## Work to be completed:
Say how many lines of the records include the string "amarillo". Nothing else belongs in the answer.

## Dataset entries:
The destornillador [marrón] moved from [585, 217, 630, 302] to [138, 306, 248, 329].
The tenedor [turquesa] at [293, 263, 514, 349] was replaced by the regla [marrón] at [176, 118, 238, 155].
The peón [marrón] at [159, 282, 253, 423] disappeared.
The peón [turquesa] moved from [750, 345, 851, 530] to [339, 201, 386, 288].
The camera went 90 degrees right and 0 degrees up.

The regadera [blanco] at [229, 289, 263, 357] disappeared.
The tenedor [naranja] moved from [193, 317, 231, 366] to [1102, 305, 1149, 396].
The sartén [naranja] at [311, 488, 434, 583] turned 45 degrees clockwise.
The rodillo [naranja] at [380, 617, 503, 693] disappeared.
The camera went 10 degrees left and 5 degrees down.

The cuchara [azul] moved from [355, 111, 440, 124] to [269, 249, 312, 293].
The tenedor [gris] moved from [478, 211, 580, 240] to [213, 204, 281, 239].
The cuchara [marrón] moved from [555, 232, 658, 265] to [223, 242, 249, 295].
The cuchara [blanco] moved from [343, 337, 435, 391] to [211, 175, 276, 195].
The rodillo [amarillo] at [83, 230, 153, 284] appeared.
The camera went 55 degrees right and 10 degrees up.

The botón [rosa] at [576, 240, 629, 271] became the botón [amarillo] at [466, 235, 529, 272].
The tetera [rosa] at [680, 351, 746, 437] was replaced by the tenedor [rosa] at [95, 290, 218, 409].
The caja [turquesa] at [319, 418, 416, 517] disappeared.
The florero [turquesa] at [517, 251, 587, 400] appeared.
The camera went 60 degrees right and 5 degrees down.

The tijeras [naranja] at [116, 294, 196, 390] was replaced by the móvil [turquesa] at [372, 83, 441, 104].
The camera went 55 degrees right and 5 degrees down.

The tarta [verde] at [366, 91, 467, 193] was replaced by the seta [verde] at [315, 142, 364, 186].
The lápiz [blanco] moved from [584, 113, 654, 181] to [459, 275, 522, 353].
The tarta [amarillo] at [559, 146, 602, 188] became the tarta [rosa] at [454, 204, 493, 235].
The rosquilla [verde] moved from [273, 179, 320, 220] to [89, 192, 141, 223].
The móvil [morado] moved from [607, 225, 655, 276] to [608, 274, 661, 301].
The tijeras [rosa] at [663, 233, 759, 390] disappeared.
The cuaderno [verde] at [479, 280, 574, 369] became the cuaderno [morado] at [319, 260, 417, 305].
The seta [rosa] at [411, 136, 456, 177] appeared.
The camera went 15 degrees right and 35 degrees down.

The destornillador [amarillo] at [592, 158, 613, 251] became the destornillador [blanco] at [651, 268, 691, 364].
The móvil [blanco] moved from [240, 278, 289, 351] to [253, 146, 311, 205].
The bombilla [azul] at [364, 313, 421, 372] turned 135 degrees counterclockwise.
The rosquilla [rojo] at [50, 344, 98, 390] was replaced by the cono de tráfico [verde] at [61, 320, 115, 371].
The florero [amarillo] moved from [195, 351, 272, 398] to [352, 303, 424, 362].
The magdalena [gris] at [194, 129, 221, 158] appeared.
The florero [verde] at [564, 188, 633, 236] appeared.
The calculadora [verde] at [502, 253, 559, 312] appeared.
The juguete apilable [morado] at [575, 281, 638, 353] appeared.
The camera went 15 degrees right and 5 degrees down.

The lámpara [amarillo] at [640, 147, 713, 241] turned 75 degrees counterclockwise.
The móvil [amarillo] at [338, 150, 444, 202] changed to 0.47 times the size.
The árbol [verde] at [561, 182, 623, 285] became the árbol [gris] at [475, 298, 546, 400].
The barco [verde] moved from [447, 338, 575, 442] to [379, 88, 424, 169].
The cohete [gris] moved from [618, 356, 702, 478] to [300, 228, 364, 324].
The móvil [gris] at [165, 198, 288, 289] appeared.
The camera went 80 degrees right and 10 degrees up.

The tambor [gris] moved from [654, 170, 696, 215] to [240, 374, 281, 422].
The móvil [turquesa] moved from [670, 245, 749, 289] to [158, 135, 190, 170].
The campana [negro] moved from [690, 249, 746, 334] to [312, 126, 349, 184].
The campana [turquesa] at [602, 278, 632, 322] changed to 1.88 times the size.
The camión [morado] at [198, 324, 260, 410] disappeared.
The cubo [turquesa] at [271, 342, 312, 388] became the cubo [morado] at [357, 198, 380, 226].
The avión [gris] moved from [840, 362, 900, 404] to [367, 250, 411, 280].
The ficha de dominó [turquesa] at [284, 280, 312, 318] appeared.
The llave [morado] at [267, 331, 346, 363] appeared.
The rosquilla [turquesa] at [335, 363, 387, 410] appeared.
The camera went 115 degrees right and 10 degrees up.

## Finished exercise:
7